Lift out all lines below that contain "tile".
Data extracts START
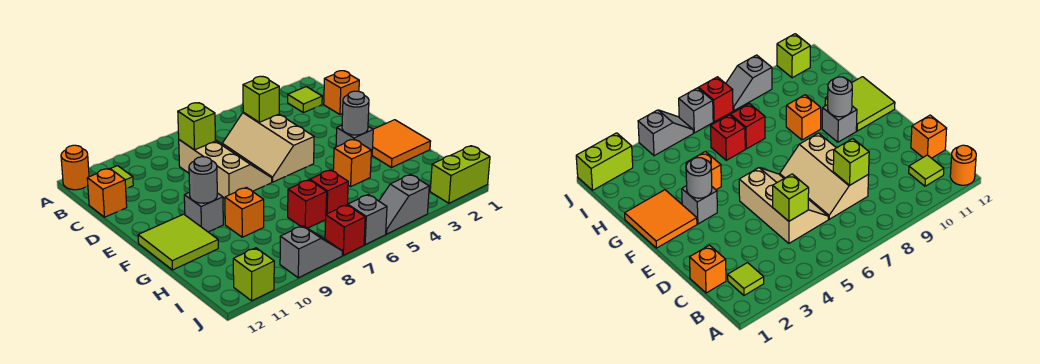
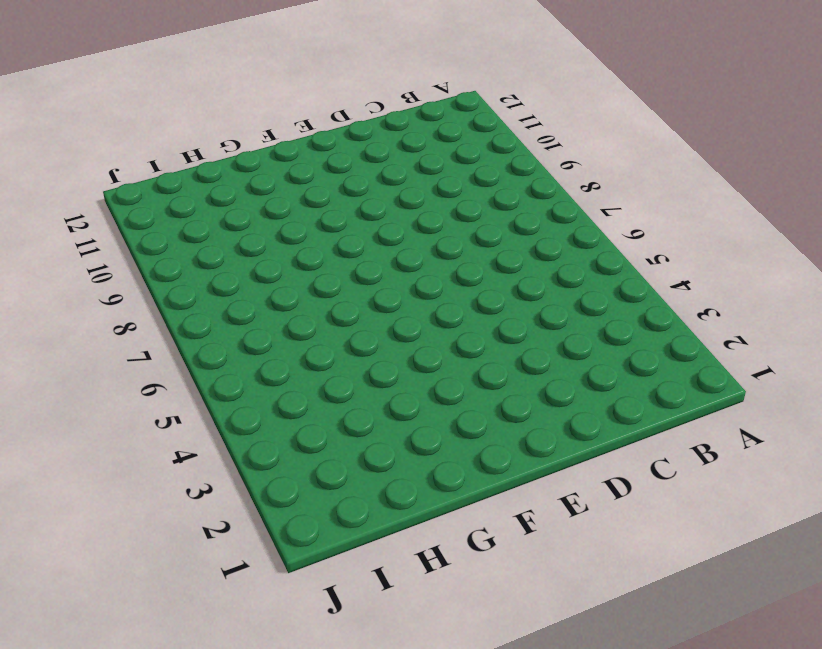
none -> orange round brick A12 level 1
none -> lime tile B2 level 1
none -> lime tile B11 level 1

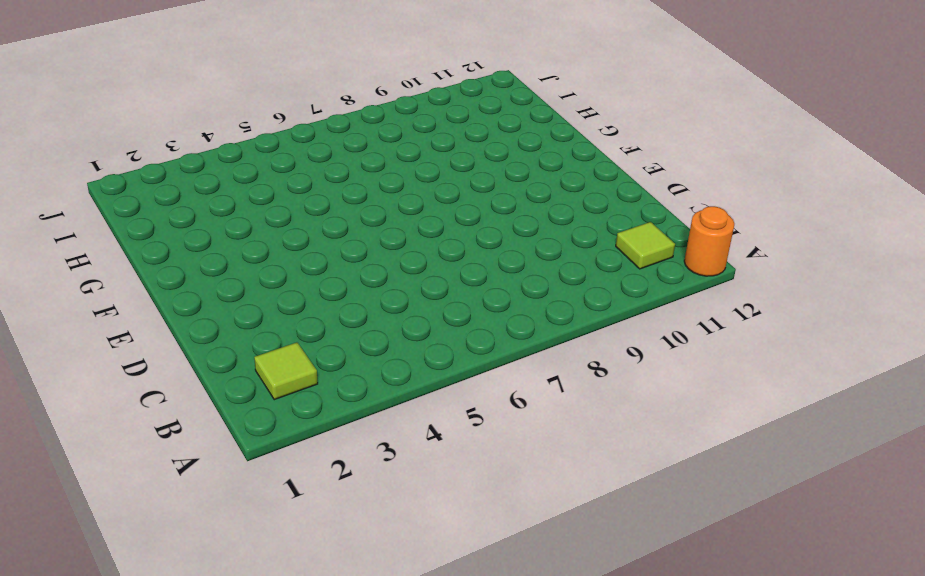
none -> orange brick C1 level 1
none -> tan slope C5:E6 level 1 top 5
none -> tan slope C7:E8 level 1 top 8

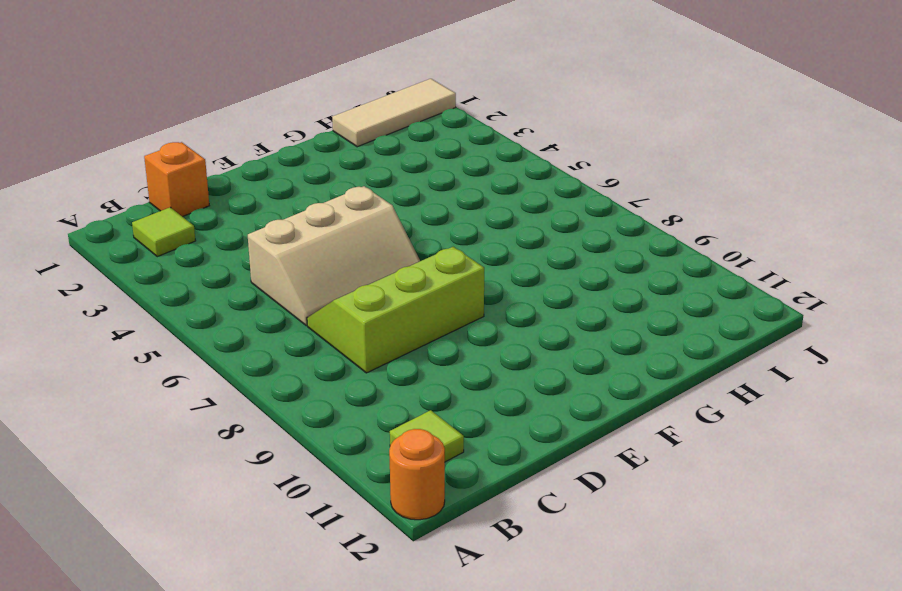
lime slope C7:E8 level 1 top 8 -> tan slope C7:E8 level 1 top 8
tan tile H1:J1 level 1 -> lime brick J1:J2 level 1
none -> orange brick C12 level 1
none -> orange tile F1:G2 level 1
none -> grey brick F3 level 1

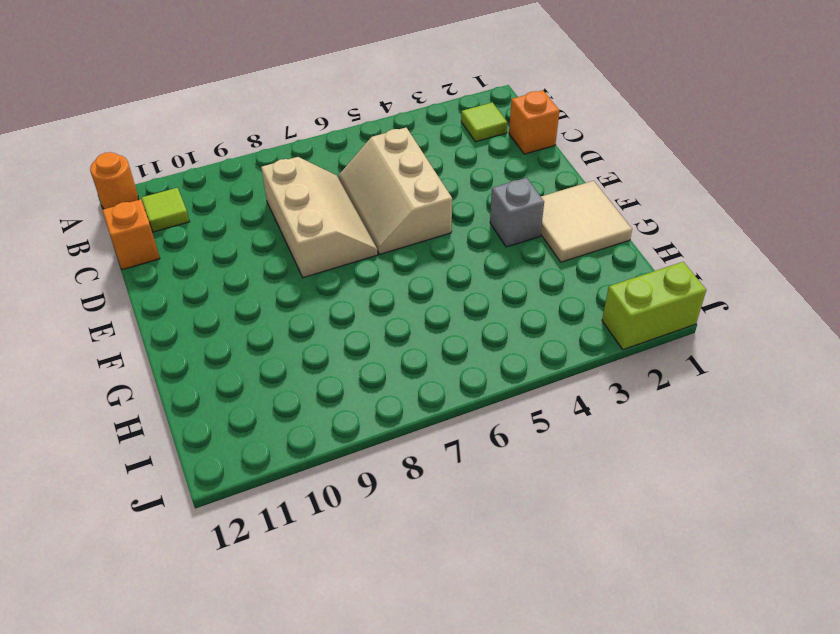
tan tile F1:G2 level 1 -> orange tile F1:G2 level 1
none -> grey brick F10 level 1
none -> lime tile F11:G12 level 1
none -> orange brick G4 level 1

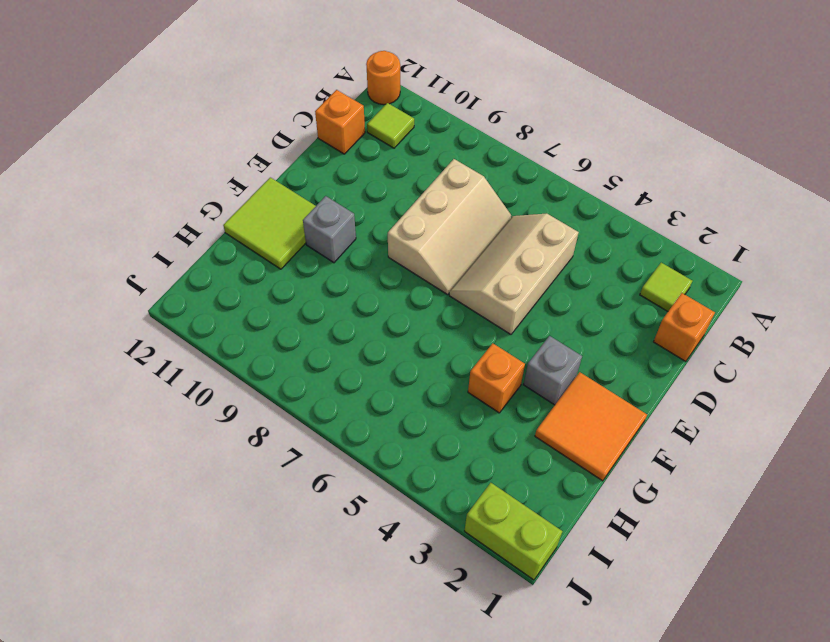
none -> orange brick G9 level 1
none -> red brick H6 level 1
none -> red brick H7 level 1

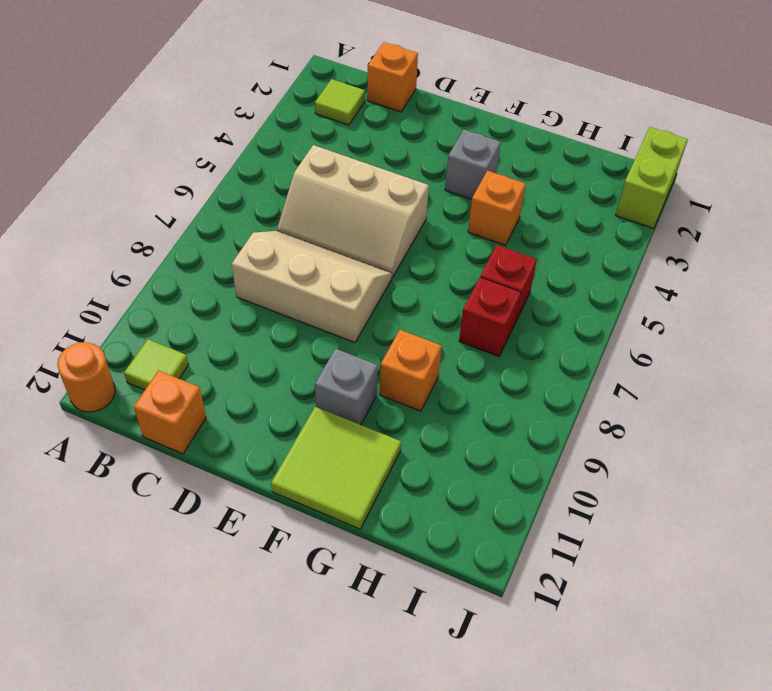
none -> orange tile F1:G2 level 1
none -> grey slope J4:J5 level 1 top 4
none -> grey brick J6 level 1

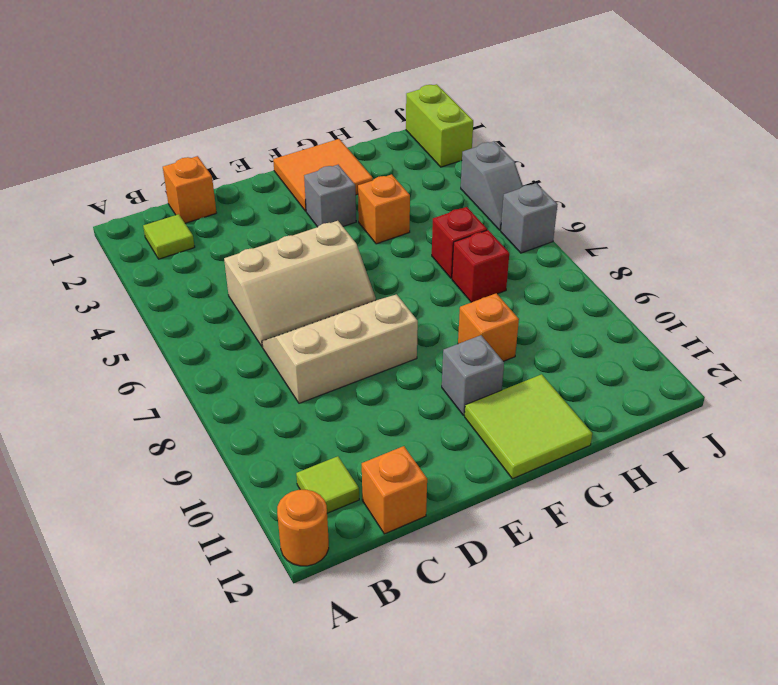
none -> red brick J7 level 1
none -> grey slope J8:J9 level 1 top 9
none -> lime brick J11 level 1

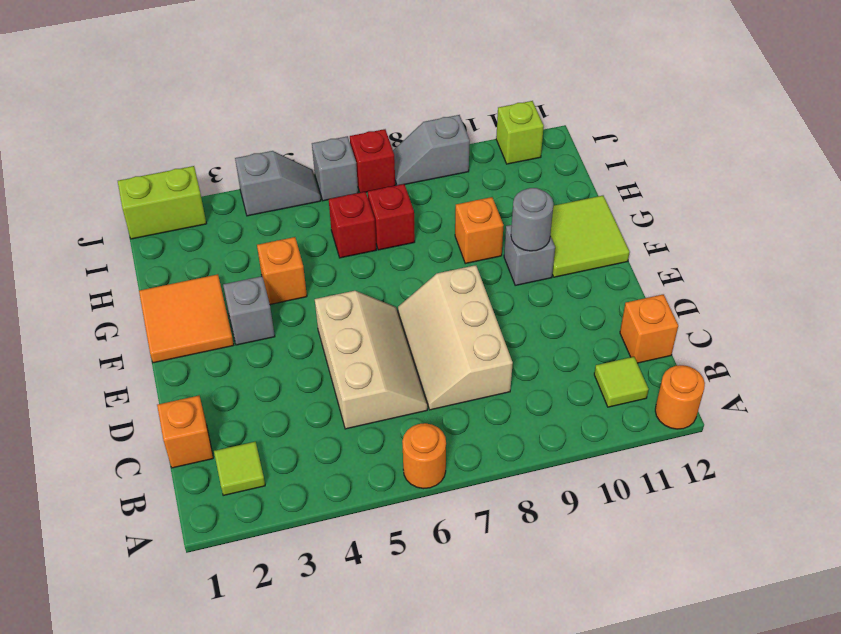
orange round brick A6 level 1 -> none
none -> lime brick C5 level 2
none -> lime brick C8 level 2
none -> grey round brick F3 level 2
Data extracts END
* [Output of the exercise]:
none -> lime tile B2 level 1
none -> lime tile B11 level 1
tan tile H1:J1 level 1 -> lime brick J1:J2 level 1
none -> orange tile F1:G2 level 1
tan tile F1:G2 level 1 -> orange tile F1:G2 level 1
none -> lime tile F11:G12 level 1
none -> orange tile F1:G2 level 1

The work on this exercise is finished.